### Aim of the exercise
Only one stretch of the data below should be repeated: the lines from the line containing "U13: XNOR (in" through the line containing "R107: 100k (+5V, N2) -> 1.8k (+5V, N2)", inclusive, exactly as they are.

Version difference data:
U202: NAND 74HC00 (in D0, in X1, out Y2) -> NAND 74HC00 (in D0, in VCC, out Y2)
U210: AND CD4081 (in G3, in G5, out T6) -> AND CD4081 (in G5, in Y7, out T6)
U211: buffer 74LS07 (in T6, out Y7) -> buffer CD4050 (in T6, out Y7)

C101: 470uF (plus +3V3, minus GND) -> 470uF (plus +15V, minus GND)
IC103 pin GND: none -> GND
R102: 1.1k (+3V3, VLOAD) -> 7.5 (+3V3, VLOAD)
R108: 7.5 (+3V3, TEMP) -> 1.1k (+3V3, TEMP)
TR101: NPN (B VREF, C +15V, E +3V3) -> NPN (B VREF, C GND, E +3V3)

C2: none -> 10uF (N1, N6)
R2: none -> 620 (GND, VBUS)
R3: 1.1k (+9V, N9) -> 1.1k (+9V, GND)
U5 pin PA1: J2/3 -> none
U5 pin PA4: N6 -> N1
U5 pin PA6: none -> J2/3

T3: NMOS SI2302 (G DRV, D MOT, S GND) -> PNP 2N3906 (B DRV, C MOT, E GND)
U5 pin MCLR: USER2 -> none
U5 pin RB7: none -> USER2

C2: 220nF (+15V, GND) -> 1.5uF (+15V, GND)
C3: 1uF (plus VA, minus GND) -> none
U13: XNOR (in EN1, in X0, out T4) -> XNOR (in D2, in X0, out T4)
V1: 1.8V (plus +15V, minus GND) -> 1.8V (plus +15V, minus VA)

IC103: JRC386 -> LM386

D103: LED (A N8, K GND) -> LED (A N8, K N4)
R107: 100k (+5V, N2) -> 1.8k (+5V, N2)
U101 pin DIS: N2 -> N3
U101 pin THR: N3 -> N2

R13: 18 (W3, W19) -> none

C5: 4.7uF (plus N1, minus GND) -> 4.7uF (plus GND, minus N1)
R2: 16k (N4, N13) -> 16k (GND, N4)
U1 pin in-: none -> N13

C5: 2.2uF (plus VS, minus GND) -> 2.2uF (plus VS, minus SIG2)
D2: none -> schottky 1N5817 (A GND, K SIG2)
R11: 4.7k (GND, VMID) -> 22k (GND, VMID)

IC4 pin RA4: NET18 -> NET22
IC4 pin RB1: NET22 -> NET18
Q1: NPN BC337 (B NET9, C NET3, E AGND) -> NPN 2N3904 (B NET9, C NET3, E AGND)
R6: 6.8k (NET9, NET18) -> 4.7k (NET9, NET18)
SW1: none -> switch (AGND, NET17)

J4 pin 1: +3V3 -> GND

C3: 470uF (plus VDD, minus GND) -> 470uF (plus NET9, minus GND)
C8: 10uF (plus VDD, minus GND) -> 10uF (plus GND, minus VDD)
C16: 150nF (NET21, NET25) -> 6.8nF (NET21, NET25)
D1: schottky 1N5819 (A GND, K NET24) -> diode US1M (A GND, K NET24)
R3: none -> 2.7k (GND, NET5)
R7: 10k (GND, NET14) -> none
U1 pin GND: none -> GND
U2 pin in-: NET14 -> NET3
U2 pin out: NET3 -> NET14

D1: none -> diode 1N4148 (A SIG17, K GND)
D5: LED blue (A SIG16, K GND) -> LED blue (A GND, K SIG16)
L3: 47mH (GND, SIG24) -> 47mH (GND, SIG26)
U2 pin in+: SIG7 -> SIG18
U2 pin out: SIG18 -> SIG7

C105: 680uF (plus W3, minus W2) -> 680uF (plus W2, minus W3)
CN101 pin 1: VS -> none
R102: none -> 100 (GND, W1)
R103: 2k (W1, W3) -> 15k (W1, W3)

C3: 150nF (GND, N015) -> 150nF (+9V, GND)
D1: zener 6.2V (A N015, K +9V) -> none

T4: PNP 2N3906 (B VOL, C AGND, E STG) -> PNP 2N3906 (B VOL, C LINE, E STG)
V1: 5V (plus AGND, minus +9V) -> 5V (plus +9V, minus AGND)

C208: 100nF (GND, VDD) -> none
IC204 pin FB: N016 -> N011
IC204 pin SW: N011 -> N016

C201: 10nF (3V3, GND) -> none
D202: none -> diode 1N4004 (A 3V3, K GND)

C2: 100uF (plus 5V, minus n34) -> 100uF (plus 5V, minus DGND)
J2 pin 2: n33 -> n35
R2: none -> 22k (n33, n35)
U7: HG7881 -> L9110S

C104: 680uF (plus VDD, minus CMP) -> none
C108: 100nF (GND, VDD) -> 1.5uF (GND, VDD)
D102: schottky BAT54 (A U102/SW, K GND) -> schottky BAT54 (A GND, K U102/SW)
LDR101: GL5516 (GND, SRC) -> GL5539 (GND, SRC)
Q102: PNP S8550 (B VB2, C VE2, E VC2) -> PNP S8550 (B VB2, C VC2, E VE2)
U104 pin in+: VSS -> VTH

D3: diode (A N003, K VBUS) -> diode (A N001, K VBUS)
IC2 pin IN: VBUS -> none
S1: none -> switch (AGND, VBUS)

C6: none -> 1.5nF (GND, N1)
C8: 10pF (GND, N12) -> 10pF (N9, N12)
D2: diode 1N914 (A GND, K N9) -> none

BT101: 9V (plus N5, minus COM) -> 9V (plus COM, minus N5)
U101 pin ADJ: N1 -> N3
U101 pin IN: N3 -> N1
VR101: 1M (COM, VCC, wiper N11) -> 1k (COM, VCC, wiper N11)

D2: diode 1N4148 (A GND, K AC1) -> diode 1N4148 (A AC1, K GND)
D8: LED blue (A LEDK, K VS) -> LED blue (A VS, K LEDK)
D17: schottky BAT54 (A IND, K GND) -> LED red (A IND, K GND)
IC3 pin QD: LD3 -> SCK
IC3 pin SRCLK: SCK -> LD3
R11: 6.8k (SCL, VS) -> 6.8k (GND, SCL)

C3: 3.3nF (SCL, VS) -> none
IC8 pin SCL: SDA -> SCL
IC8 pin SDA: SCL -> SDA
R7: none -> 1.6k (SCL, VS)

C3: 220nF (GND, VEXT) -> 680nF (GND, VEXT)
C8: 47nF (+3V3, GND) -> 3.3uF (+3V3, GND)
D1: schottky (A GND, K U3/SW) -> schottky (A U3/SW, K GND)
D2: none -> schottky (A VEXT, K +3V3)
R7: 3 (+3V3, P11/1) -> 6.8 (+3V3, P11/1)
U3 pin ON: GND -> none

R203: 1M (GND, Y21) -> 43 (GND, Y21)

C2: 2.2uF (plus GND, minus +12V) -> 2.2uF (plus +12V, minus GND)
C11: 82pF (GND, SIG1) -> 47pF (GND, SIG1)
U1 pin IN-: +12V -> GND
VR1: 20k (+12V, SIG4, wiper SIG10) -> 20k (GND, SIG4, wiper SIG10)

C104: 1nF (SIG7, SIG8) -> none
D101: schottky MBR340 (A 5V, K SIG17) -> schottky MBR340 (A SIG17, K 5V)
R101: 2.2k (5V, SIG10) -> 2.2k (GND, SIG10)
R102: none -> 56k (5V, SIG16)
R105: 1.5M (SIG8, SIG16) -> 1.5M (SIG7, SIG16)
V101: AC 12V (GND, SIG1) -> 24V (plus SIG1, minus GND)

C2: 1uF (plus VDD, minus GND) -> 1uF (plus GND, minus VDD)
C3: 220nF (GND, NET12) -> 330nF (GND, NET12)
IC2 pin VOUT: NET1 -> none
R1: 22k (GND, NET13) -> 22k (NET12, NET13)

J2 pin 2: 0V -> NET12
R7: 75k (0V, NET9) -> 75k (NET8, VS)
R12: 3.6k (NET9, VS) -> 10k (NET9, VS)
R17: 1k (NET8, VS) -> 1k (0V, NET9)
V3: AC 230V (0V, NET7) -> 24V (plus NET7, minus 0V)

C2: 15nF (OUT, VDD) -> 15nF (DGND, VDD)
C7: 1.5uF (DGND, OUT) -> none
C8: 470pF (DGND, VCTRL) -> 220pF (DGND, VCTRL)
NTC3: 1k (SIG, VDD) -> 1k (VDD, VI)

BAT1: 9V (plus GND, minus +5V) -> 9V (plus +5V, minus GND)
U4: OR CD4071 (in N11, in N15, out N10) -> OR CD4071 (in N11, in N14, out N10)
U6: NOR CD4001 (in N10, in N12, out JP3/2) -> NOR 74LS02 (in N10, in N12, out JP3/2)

### Solution to this problem
U13: XNOR (in EN1, in X0, out T4) -> XNOR (in D2, in X0, out T4)
V1: 1.8V (plus +15V, minus GND) -> 1.8V (plus +15V, minus VA)

IC103: JRC386 -> LM386

D103: LED (A N8, K GND) -> LED (A N8, K N4)
R107: 100k (+5V, N2) -> 1.8k (+5V, N2)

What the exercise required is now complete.